EXERCISE DIRECTIONS
Set the records down again in full, exactly as they are, apart from the images.

(INPUT DATA Opens)

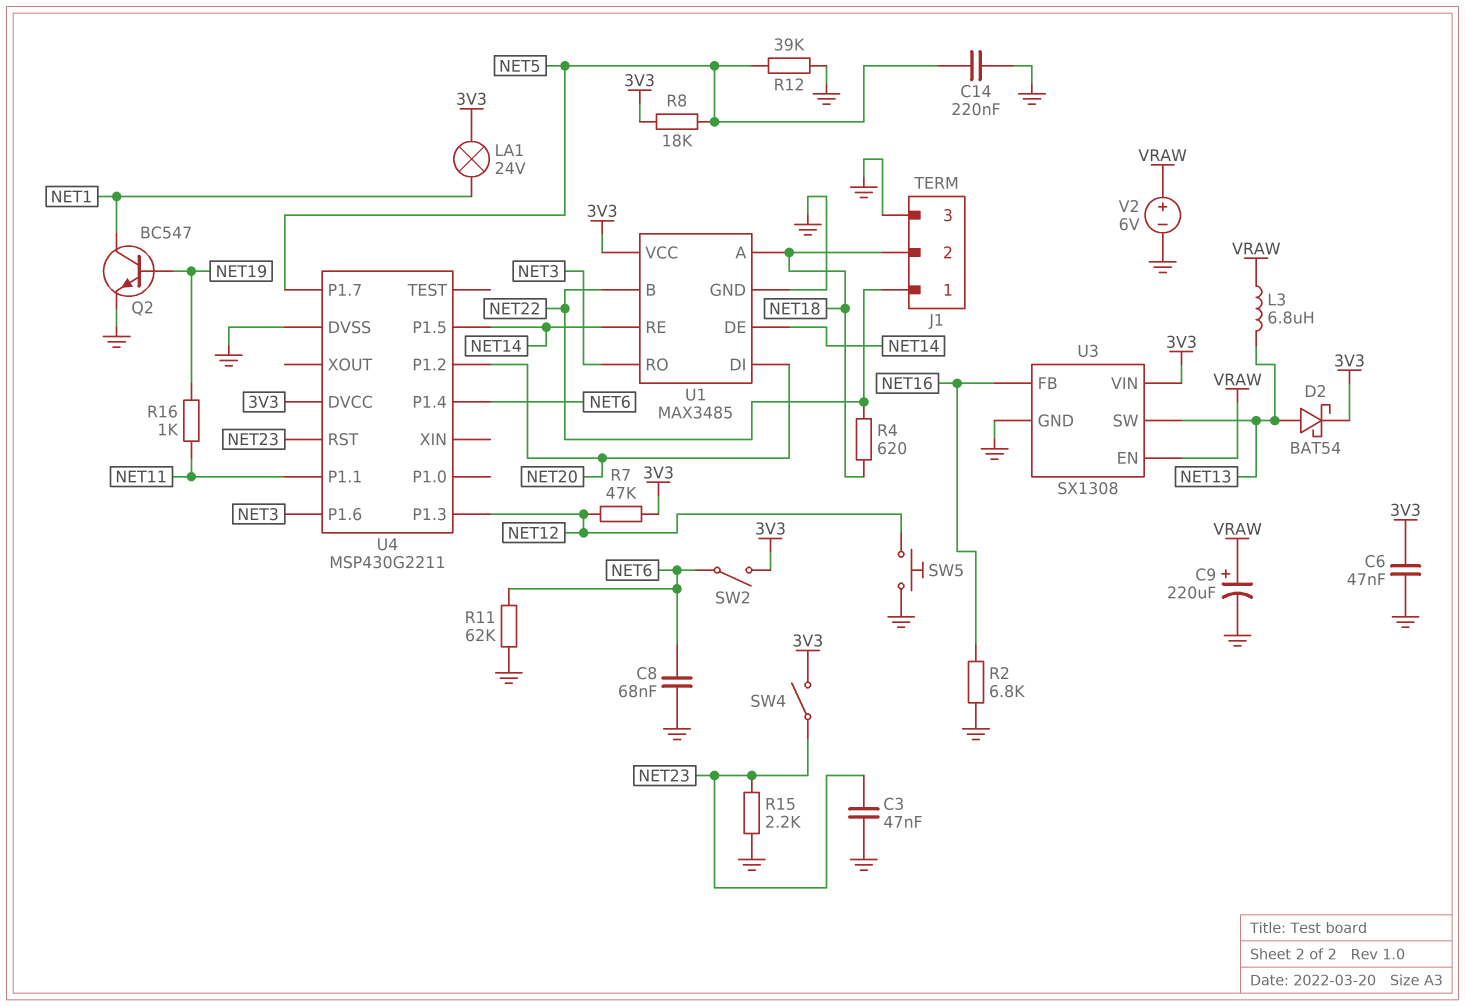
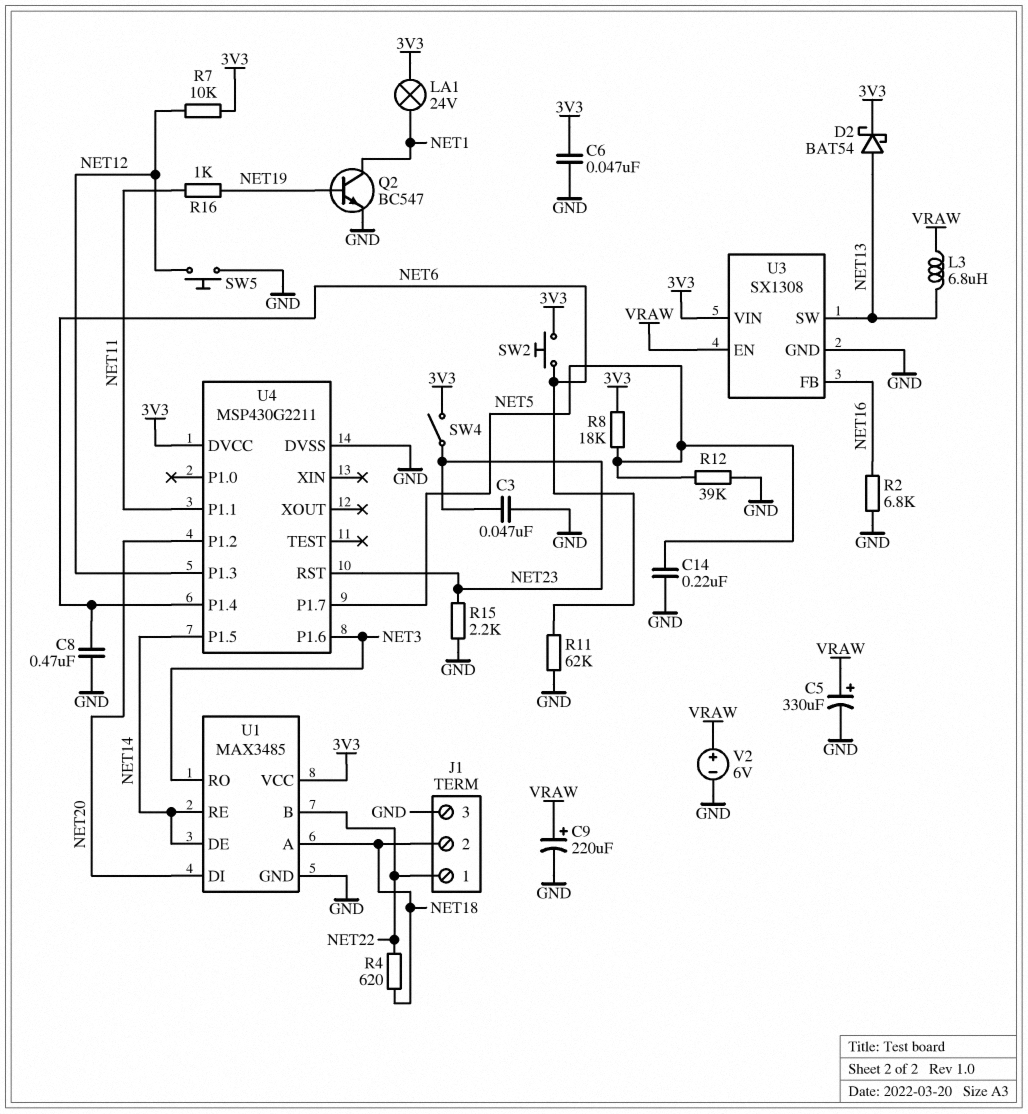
C5: none -> 330uF (plus VRAW, minus GND)
C8: 68nF (GND, NET6) -> 470nF (GND, NET6)
R7: 47k (3V3, NET12) -> 10k (3V3, NET12)
SW2: switch (3V3, NET6) -> button (3V3, NET6)

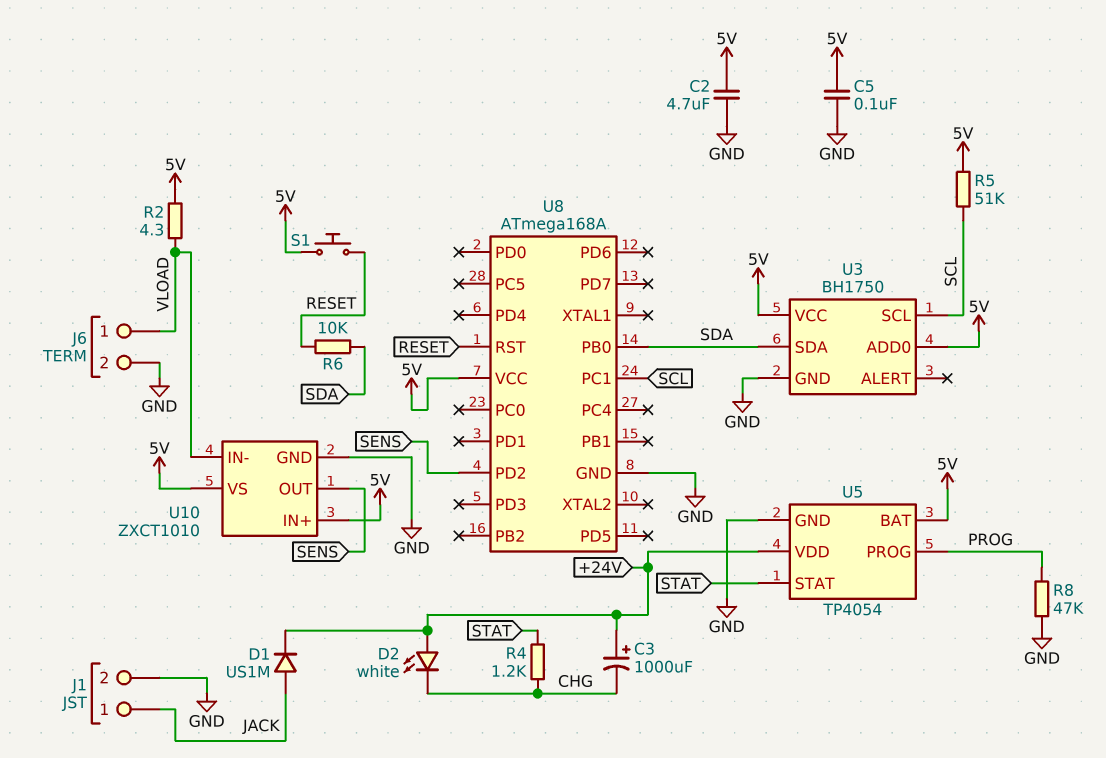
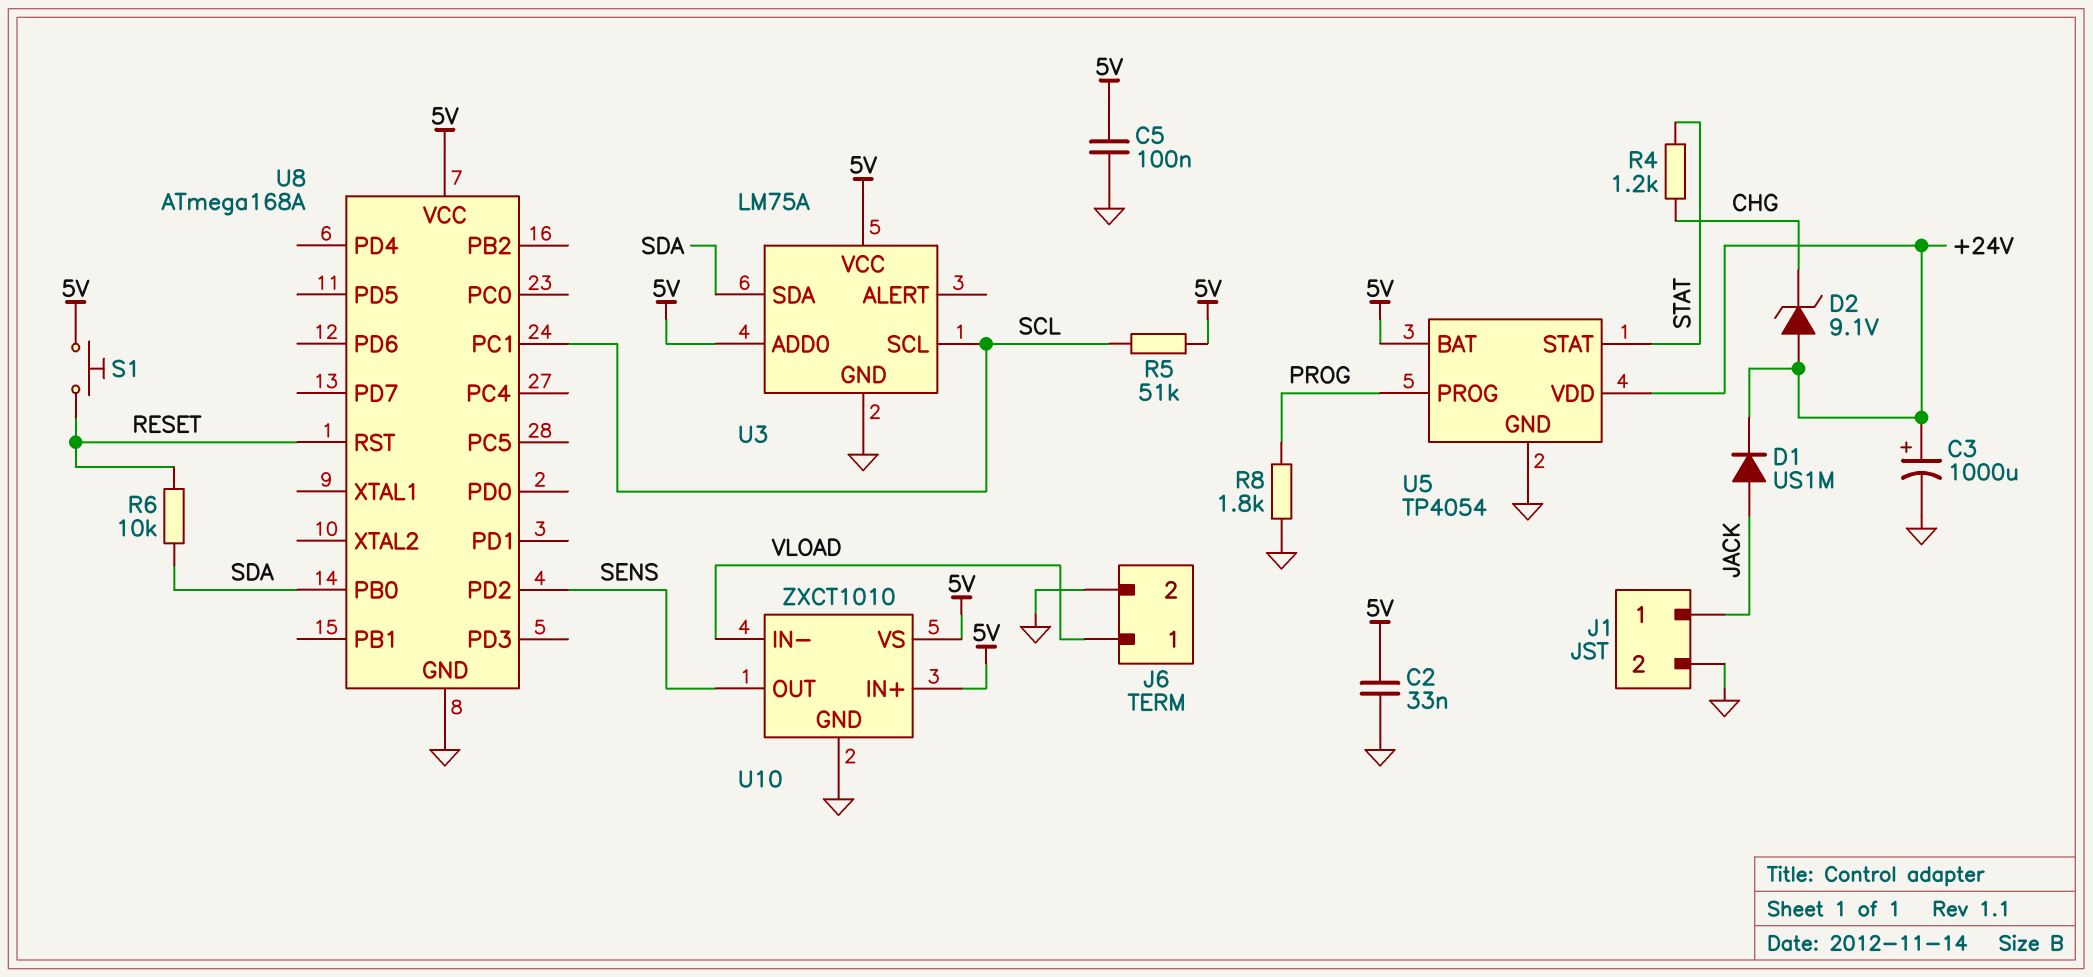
C2: 4.7uF (5V, GND) -> 33nF (5V, GND)
C3: 1000uF (plus +24V, minus CHG) -> 1000uF (plus +24V, minus GND)
D2: LED white (A +24V, K CHG) -> zener 9.1V (A +24V, K CHG)
R2: 4.3 (5V, VLOAD) -> none
R8: 47k (GND, PROG) -> 1.8k (GND, PROG)
U3: BH1750 -> LM75A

(INPUT DATA Closes)

WRITTEN SOLUTION
C5: none -> 330uF (plus VRAW, minus GND)
C8: 68nF (GND, NET6) -> 470nF (GND, NET6)
R7: 47k (3V3, NET12) -> 10k (3V3, NET12)
SW2: switch (3V3, NET6) -> button (3V3, NET6)

C2: 4.7uF (5V, GND) -> 33nF (5V, GND)
C3: 1000uF (plus +24V, minus CHG) -> 1000uF (plus +24V, minus GND)
D2: LED white (A +24V, K CHG) -> zener 9.1V (A +24V, K CHG)
R2: 4.3 (5V, VLOAD) -> none
R8: 47k (GND, PROG) -> 1.8k (GND, PROG)
U3: BH1750 -> LM75A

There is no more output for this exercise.